Stored records:
════════
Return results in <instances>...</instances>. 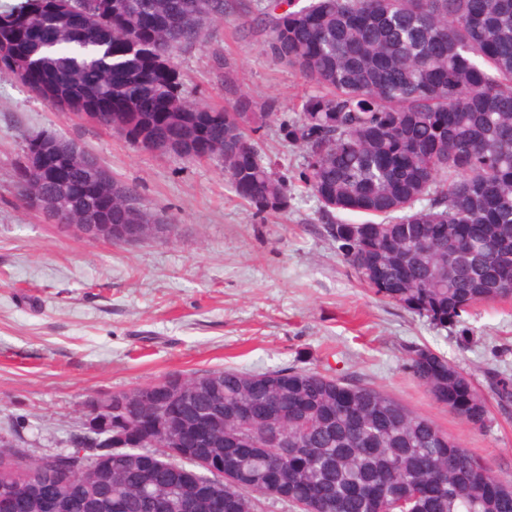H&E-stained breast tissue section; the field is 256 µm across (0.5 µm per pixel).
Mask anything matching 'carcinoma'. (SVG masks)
<instances>
[{
    "label": "carcinoma",
    "mask_w": 512,
    "mask_h": 512,
    "mask_svg": "<svg viewBox=\"0 0 512 512\" xmlns=\"http://www.w3.org/2000/svg\"><path fill=\"white\" fill-rule=\"evenodd\" d=\"M230 0H20L0 6V74L22 82L59 112H97L104 126L125 123L128 141L151 131L169 137L186 124L195 147L167 153L219 162L236 194L257 213H281L290 201L253 133L281 107L254 111L251 97L225 75L233 104L196 106L172 59L204 45L224 23ZM257 25L273 59L310 90L288 99L282 139L304 151V189L319 202L323 234L381 301L435 328L448 329L479 303L512 299V0H256ZM29 138L17 167L21 201L35 196L50 224L73 216L80 201L114 224L131 210L146 221L171 218L146 207L137 186H99L103 164L74 142L80 161H29L43 141ZM363 217L348 221L340 214ZM415 379L448 410L472 424L488 408L472 379L426 346L408 351ZM198 384L192 408L224 424V436L249 432L260 448L224 454L233 480L224 495L236 512H257L263 473L278 468L288 434L280 496L307 512H512V480L487 466L390 394L316 370L253 373L216 369L165 379L112 395V444L82 431L79 448H123V472L104 512H186L182 477L165 490L143 486L137 450L160 455L164 432L143 427L148 395L177 382ZM182 402L167 399L163 428L184 421ZM30 482L45 512H90L96 501L87 454L59 477L28 448ZM0 479V512H23Z\"/></svg>",
    "instance_id": "carcinoma-1"
}]
</instances>
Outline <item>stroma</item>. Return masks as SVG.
<instances>
[{
    "label": "stroma",
    "instance_id": "35a3bbf8",
    "mask_svg": "<svg viewBox=\"0 0 512 512\" xmlns=\"http://www.w3.org/2000/svg\"><path fill=\"white\" fill-rule=\"evenodd\" d=\"M239 2L204 48L175 61L199 106L233 103L218 56L257 105L306 86L263 51L252 0ZM278 129L268 124L260 143L292 199L287 212L258 215L218 162L145 151L0 77V434L65 451L92 398L174 373L315 369L388 392L512 479V401L494 389L500 374L512 377V300L476 305L448 331L379 301L322 234L319 204L299 179L303 153ZM45 130L137 184L148 208L171 217L169 233L115 246L44 223L19 200L15 168L26 140ZM415 345L471 377L486 398L485 426L418 383L408 362Z\"/></svg>",
    "mask_w": 512,
    "mask_h": 512
}]
</instances>
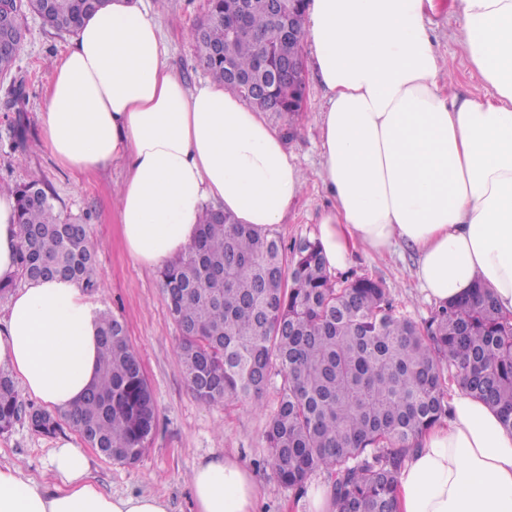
════════
Objective:
State how many lines in the records above contain the word "stroma", and give only that number.

Response:
2